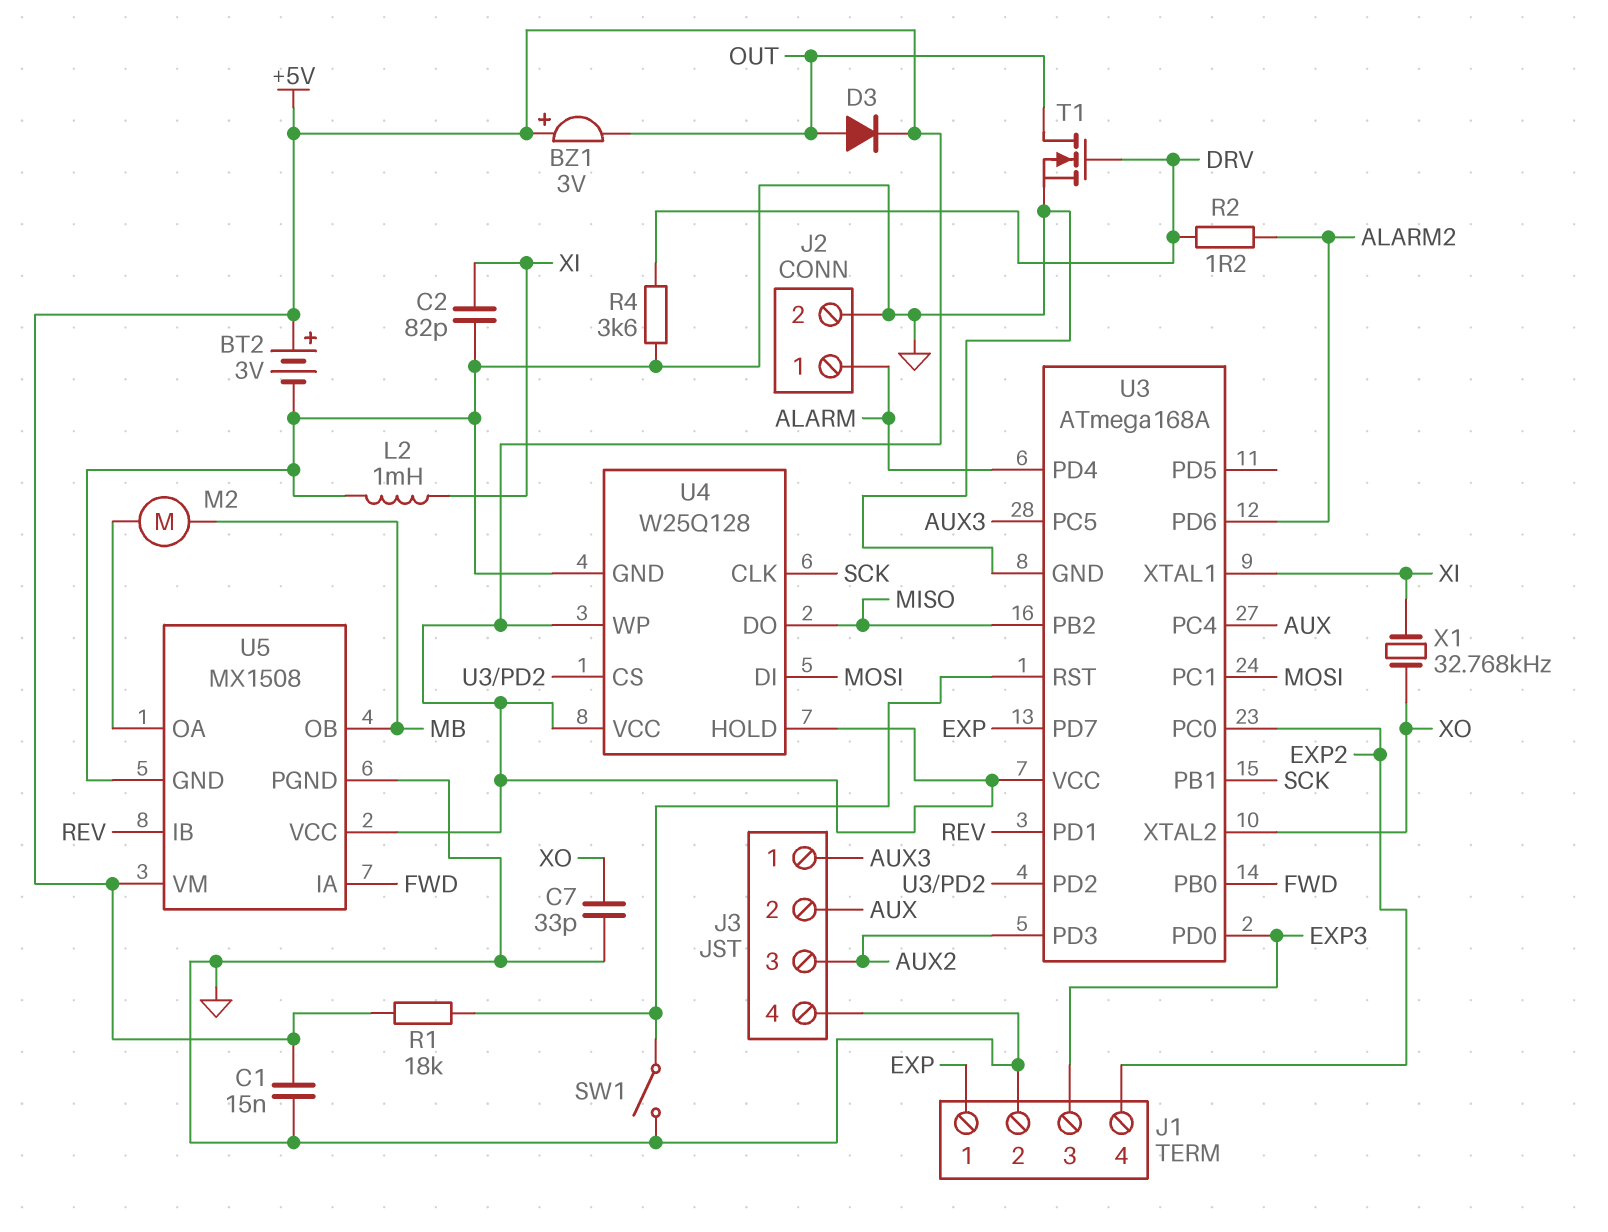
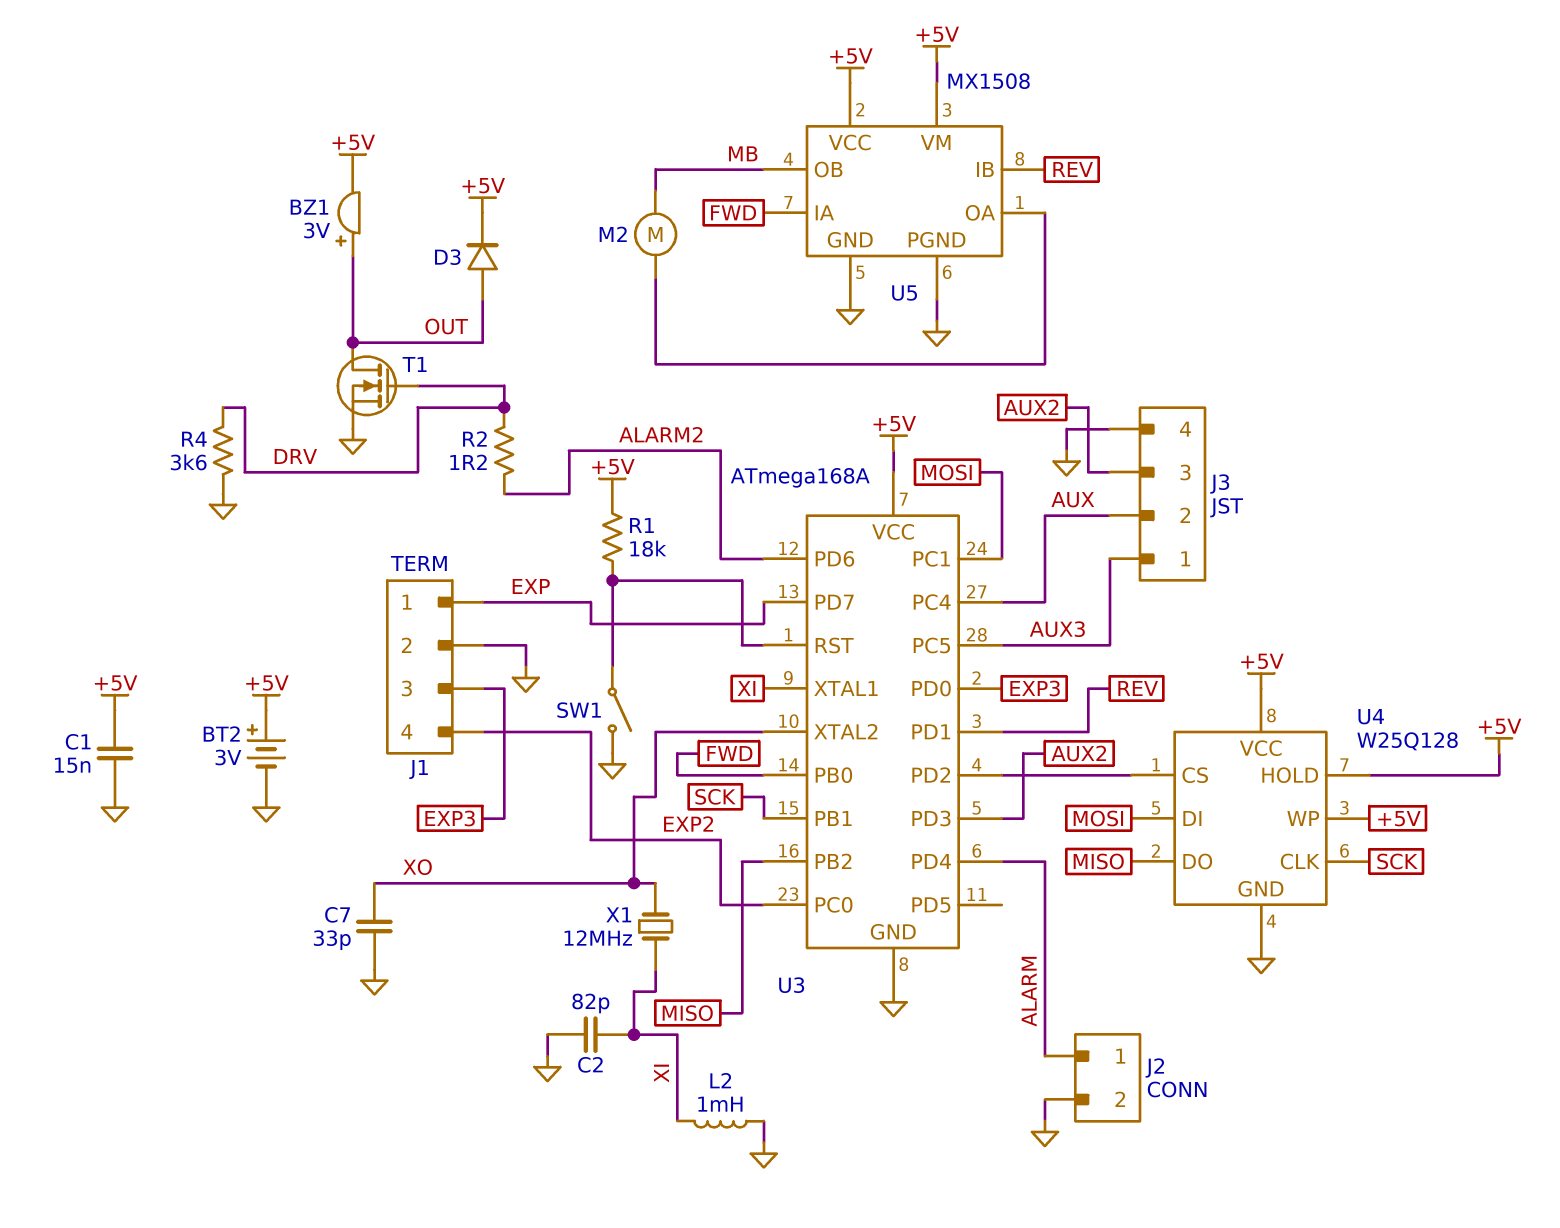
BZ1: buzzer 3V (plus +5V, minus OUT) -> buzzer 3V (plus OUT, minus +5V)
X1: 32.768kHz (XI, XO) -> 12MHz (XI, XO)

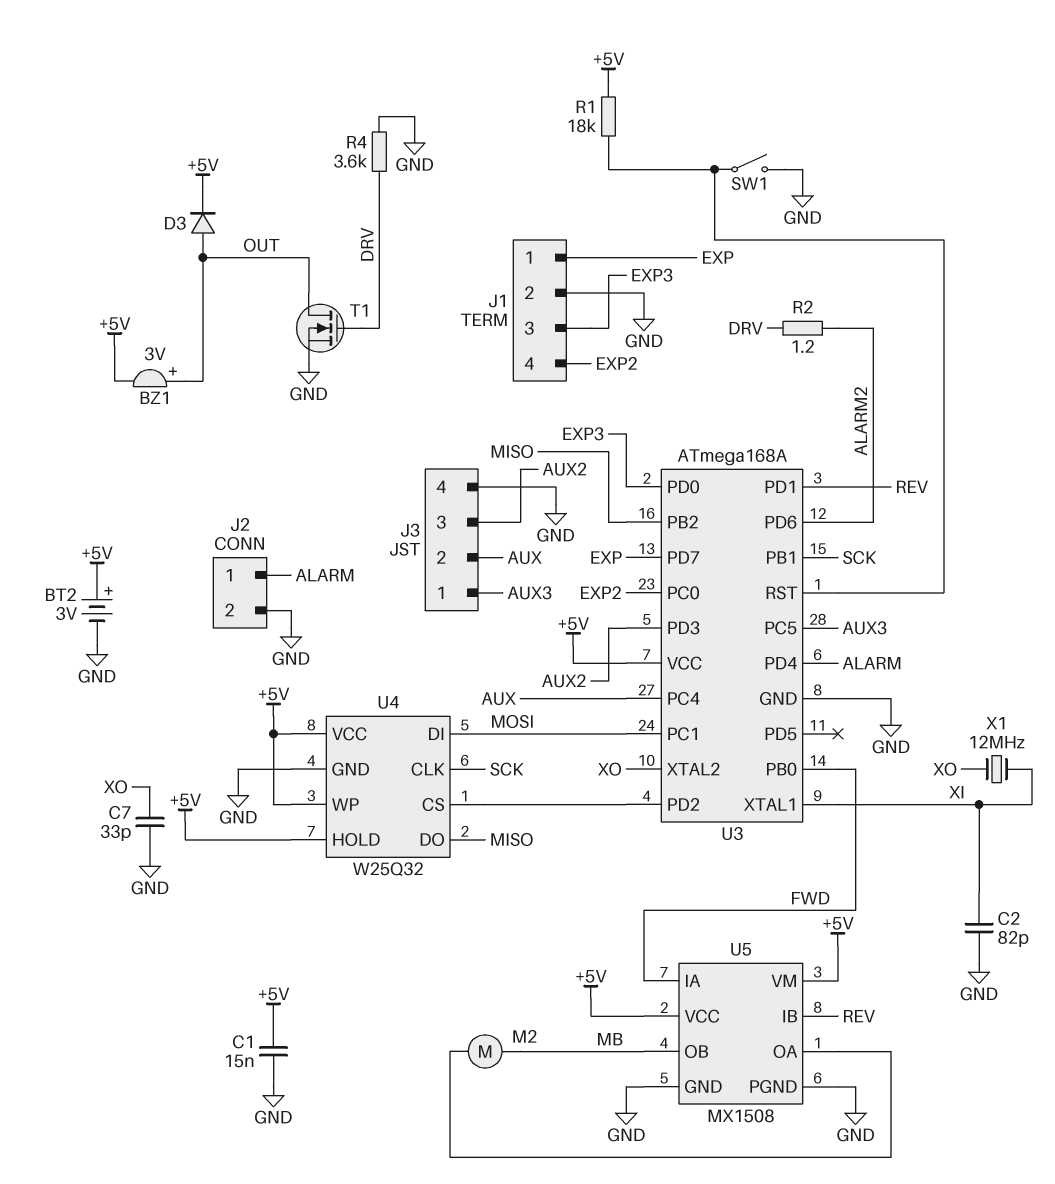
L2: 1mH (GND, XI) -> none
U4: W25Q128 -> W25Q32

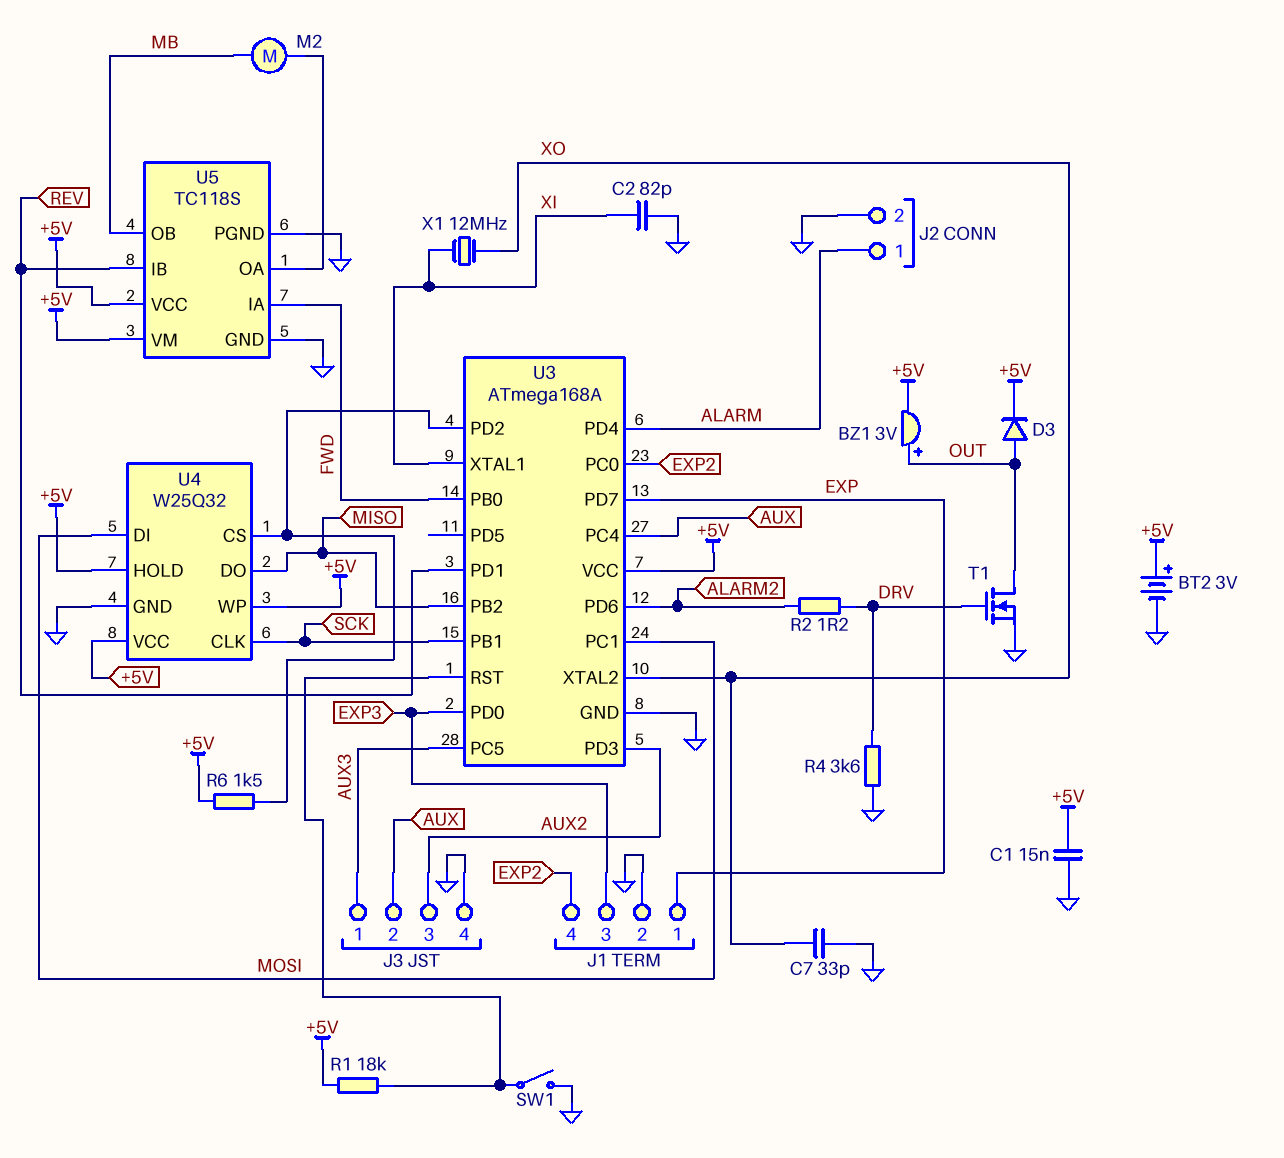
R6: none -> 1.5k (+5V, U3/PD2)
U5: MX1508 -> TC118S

□ □ □ □ □ □ □

### Task instructions
Copy out every line of the data where the word "none" occurs.

### Your solution
L2: 1mH (GND, XI) -> none
R6: none -> 1.5k (+5V, U3/PD2)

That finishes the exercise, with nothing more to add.